WORK INSTRUCTION >> In the entries below, find the line with "(803, 309) = (540, 300): red" and the line with "(849, 454) = (509, 399): purple". Print those two and everything between them exactly, and nothing else.
*** RECORDS SHOWN ***
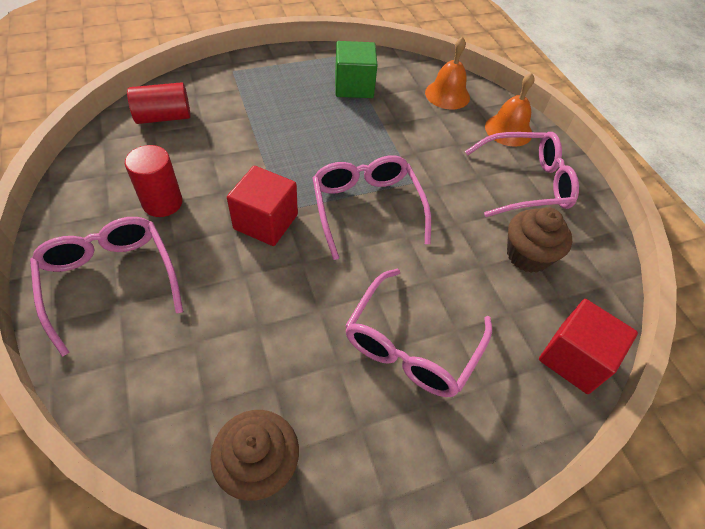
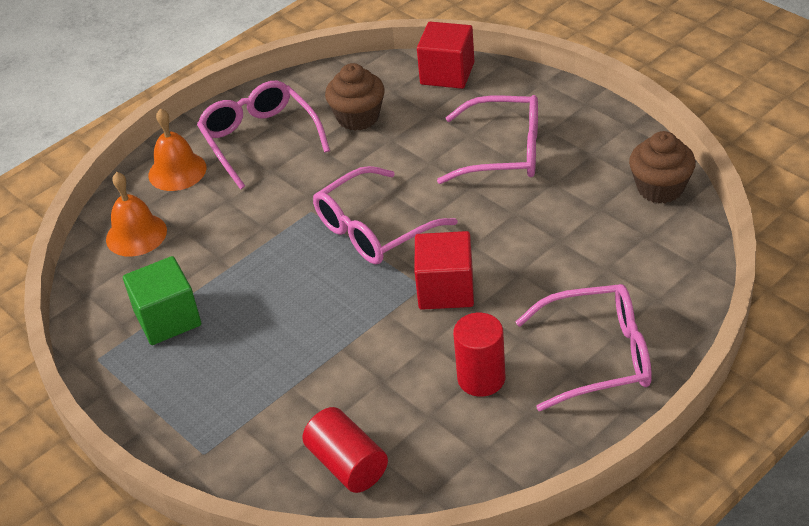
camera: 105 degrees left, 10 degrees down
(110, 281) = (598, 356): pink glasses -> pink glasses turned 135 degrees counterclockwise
*** End of RECORDS SHOWN ***
*** RECORDS SHOWN ***
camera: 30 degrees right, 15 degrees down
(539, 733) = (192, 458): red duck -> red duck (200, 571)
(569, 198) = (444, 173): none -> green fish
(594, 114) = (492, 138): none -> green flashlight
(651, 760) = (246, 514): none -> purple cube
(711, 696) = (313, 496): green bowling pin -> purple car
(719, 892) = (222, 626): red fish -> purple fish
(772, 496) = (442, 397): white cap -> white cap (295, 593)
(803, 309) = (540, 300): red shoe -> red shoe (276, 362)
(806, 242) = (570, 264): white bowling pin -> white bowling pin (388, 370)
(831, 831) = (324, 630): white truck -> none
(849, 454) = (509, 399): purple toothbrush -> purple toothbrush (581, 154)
*** End of RECORDS SHOWN ***
EXERCISE RESPONSE >>
(803, 309) = (540, 300): red shoe -> red shoe (276, 362)
(806, 242) = (570, 264): white bowling pin -> white bowling pin (388, 370)
(831, 831) = (324, 630): white truck -> none
(849, 454) = (509, 399): purple toothbrush -> purple toothbrush (581, 154)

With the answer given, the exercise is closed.